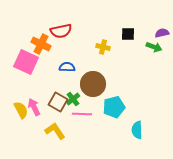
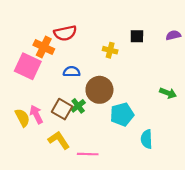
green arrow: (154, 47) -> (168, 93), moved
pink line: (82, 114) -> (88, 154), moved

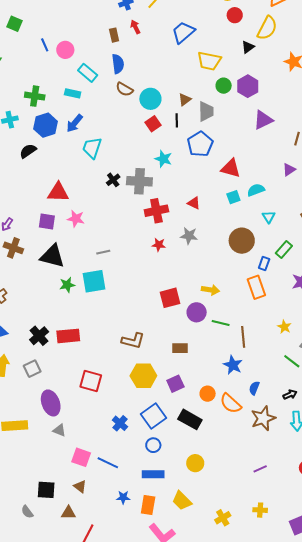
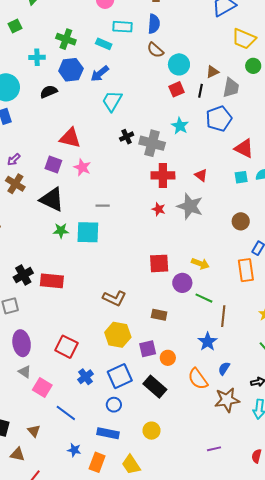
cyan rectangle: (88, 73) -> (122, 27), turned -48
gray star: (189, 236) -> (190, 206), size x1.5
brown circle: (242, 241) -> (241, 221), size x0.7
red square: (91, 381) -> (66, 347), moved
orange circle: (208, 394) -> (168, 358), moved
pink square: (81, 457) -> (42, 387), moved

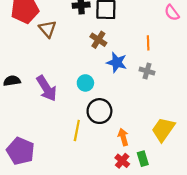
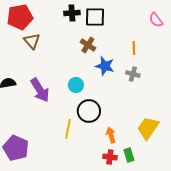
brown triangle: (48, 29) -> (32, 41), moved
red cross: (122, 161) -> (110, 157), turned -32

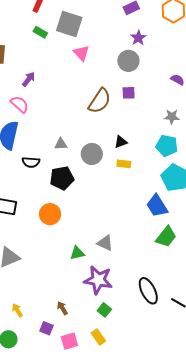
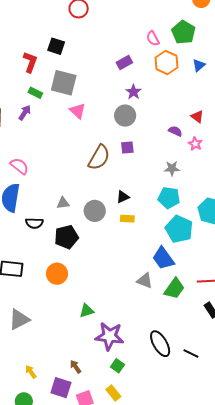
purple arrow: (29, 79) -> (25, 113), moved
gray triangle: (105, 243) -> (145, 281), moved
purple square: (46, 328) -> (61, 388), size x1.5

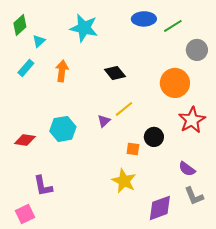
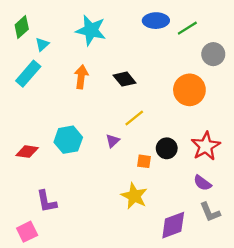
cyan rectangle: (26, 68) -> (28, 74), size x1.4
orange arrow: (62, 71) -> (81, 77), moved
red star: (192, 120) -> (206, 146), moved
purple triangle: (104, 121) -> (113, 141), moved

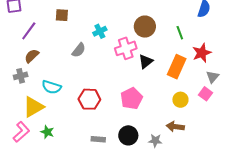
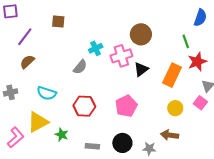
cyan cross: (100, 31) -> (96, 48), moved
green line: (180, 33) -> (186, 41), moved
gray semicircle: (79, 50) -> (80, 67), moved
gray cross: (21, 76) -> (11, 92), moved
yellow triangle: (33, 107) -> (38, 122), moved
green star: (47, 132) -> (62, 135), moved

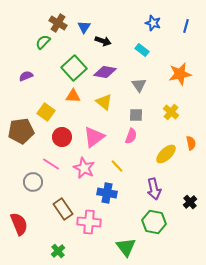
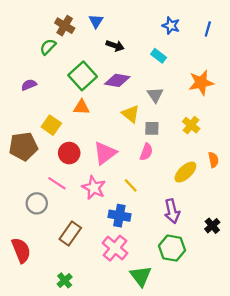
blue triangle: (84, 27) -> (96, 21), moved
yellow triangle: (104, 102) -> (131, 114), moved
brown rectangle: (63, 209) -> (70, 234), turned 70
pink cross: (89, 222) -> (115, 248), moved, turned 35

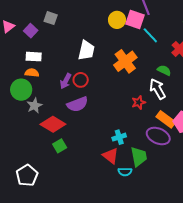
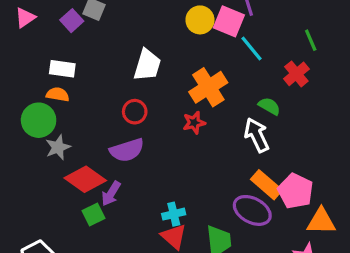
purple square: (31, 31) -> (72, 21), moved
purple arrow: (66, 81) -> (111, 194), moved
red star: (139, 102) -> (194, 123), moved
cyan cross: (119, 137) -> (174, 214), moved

....

In the listing above, find the line containing "pink line: (82, 114) -> (88, 154), moved" and the line containing "purple triangle: (104, 121)", then output those two lines and everything between them exactly as written, without the images.

**RESPONSE**
pink line: (82, 114) -> (88, 154), moved

cyan rectangle: (88, 73) -> (122, 27), turned -48
gray star: (189, 236) -> (190, 206), size x1.5
brown circle: (242, 241) -> (241, 221), size x0.7
red square: (91, 381) -> (66, 347), moved
orange circle: (208, 394) -> (168, 358), moved
pink square: (81, 457) -> (42, 387), moved

brown triangle: (48, 29) -> (32, 41), moved
red cross: (122, 161) -> (110, 157), turned -32

purple arrow: (29, 79) -> (25, 113), moved
gray triangle: (105, 243) -> (145, 281), moved
purple square: (46, 328) -> (61, 388), size x1.5

cyan rectangle: (26, 68) -> (28, 74), size x1.4
orange arrow: (62, 71) -> (81, 77), moved
red star: (192, 120) -> (206, 146), moved
purple triangle: (104, 121) -> (113, 141), moved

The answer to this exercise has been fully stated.